> _Your goal_
Transcribe the entries below exactly from their first line through the line containing "U7 pin in+: +3V3 -> W11", and let no picture into the copy.

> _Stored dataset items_
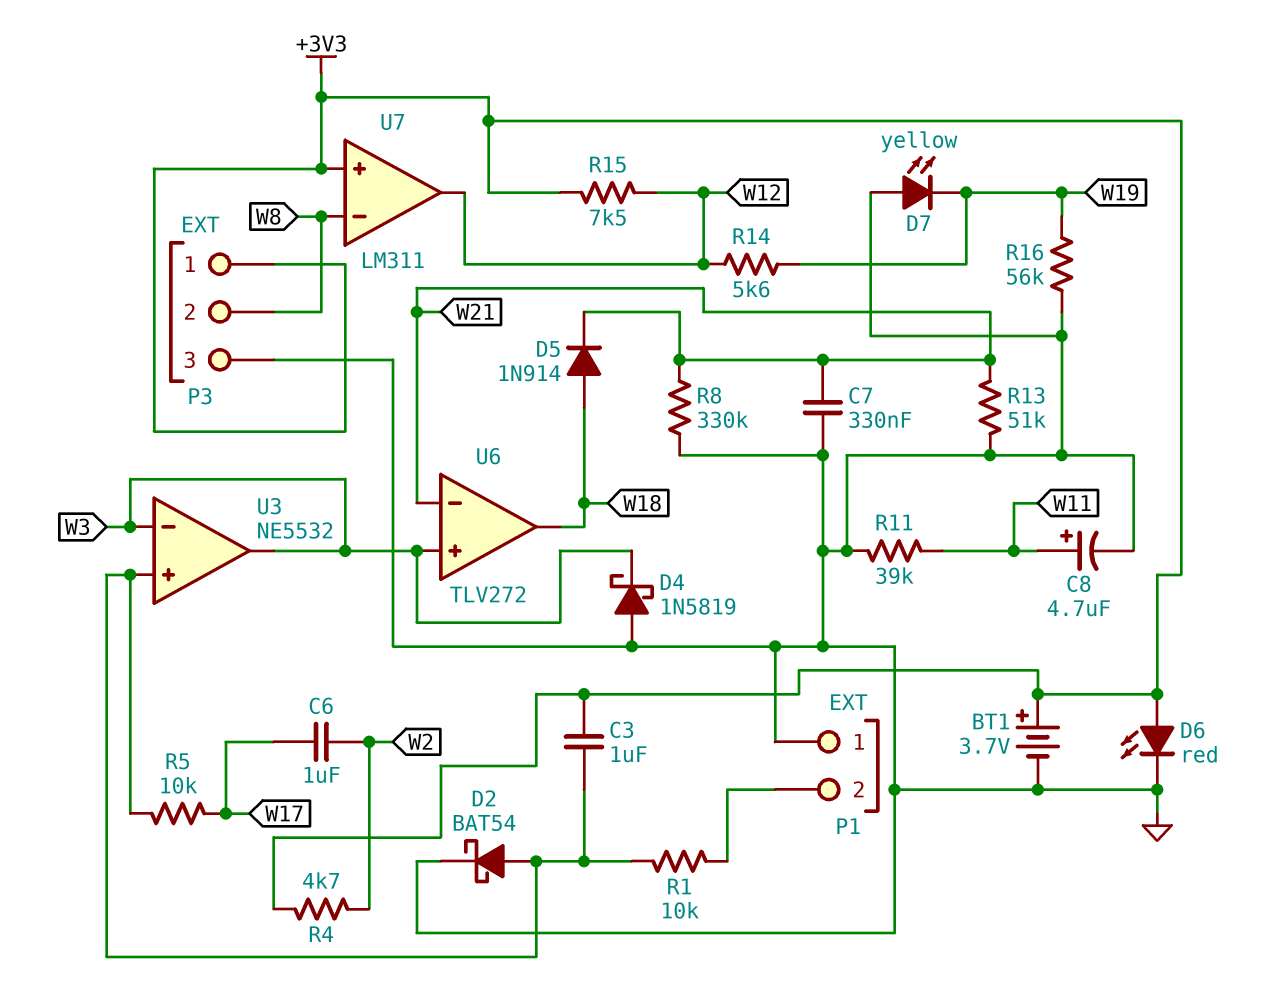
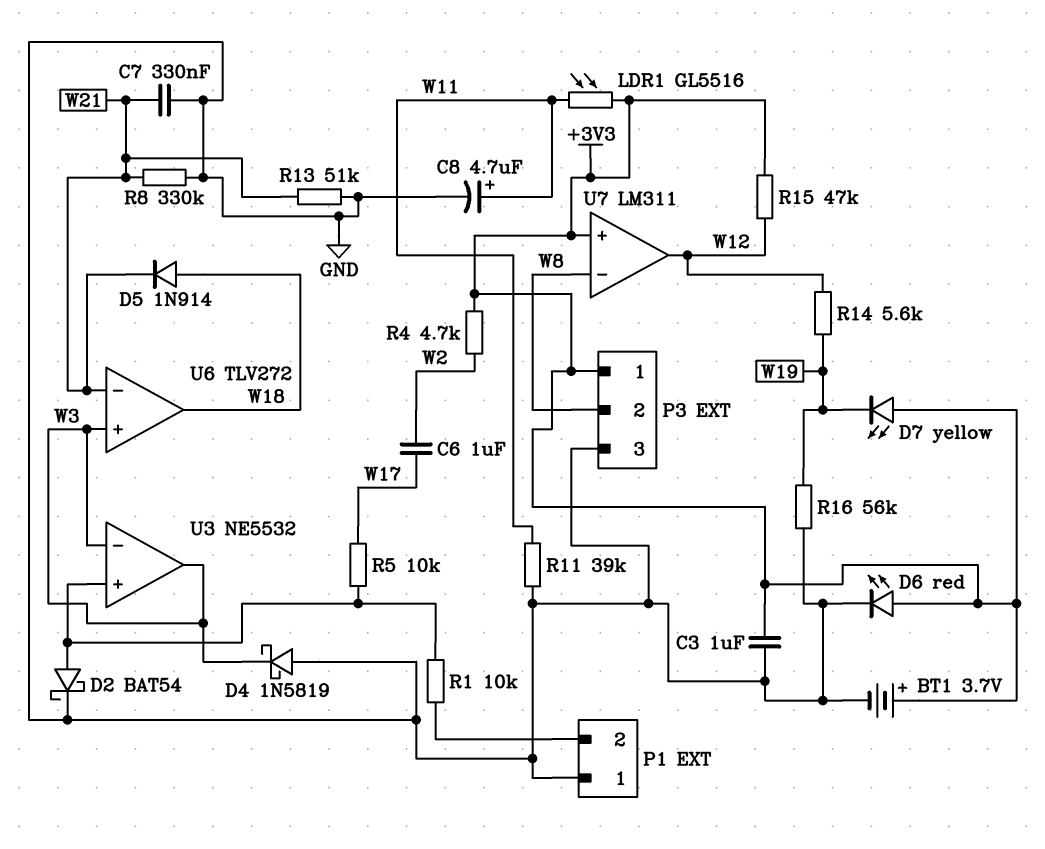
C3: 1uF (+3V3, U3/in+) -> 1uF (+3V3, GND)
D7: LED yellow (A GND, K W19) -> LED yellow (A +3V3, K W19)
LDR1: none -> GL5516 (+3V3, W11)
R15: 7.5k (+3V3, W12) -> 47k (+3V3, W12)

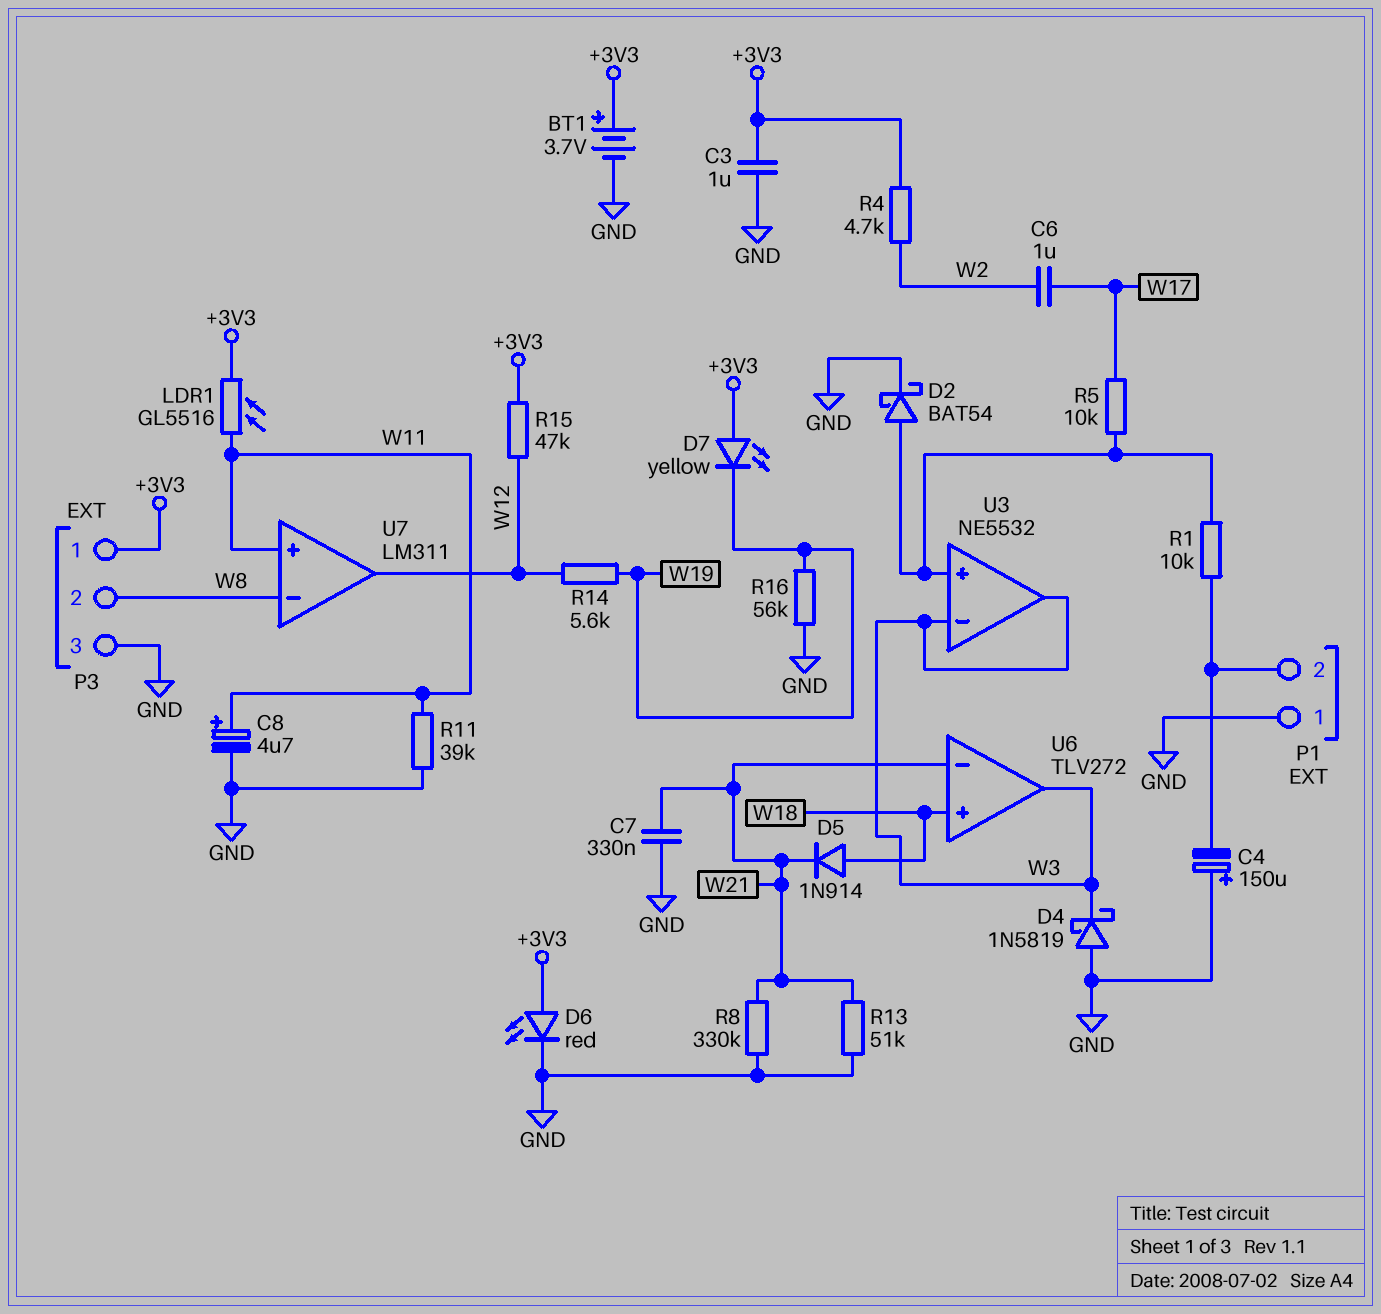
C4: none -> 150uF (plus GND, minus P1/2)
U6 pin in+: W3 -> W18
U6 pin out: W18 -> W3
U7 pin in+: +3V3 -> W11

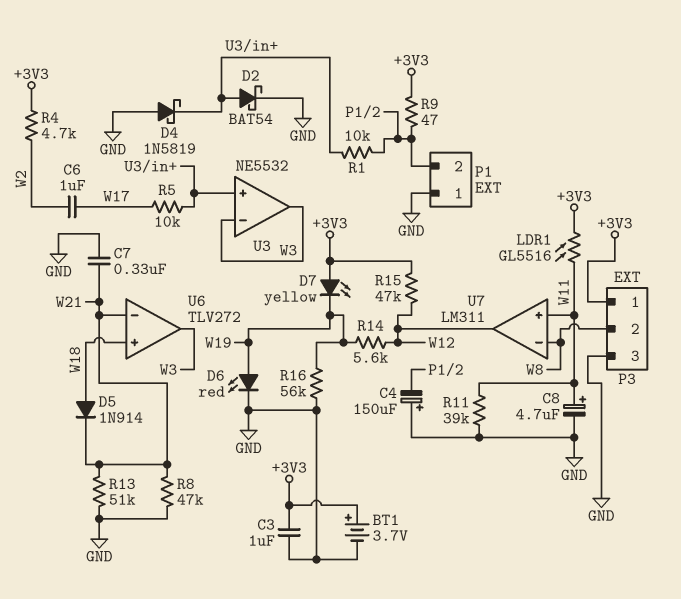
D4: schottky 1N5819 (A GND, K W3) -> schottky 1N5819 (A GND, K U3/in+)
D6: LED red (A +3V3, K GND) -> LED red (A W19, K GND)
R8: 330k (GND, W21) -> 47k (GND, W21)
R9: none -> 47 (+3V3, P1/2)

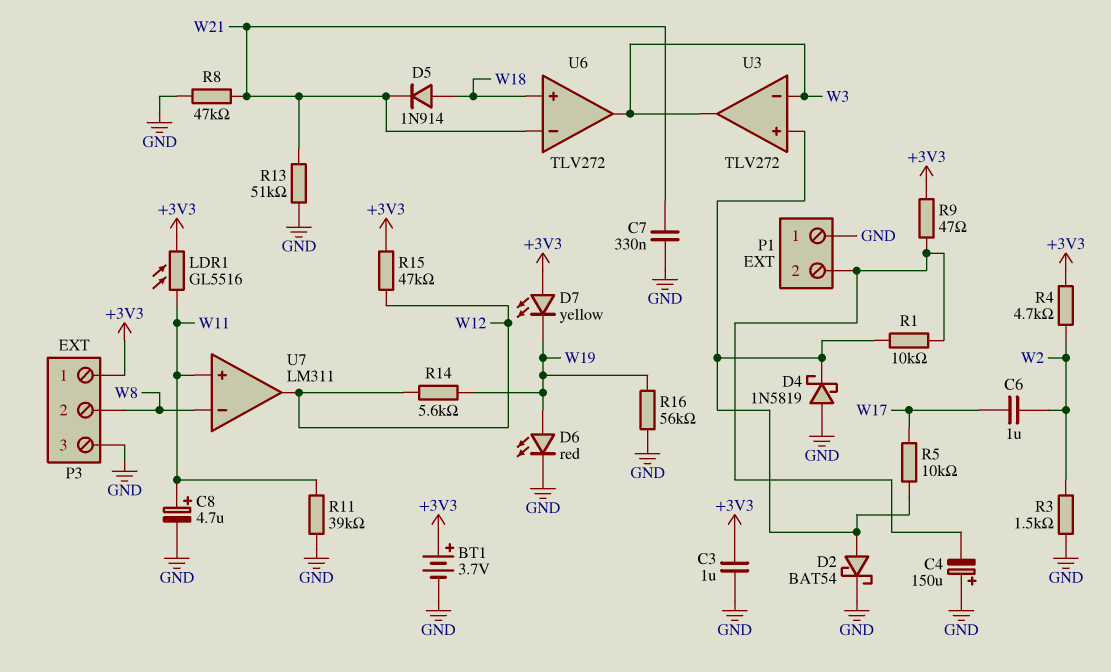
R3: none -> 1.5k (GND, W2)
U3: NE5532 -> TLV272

> _Exercise result_
C3: 1uF (+3V3, U3/in+) -> 1uF (+3V3, GND)
D7: LED yellow (A GND, K W19) -> LED yellow (A +3V3, K W19)
LDR1: none -> GL5516 (+3V3, W11)
R15: 7.5k (+3V3, W12) -> 47k (+3V3, W12)

C4: none -> 150uF (plus GND, minus P1/2)
U6 pin in+: W3 -> W18
U6 pin out: W18 -> W3
U7 pin in+: +3V3 -> W11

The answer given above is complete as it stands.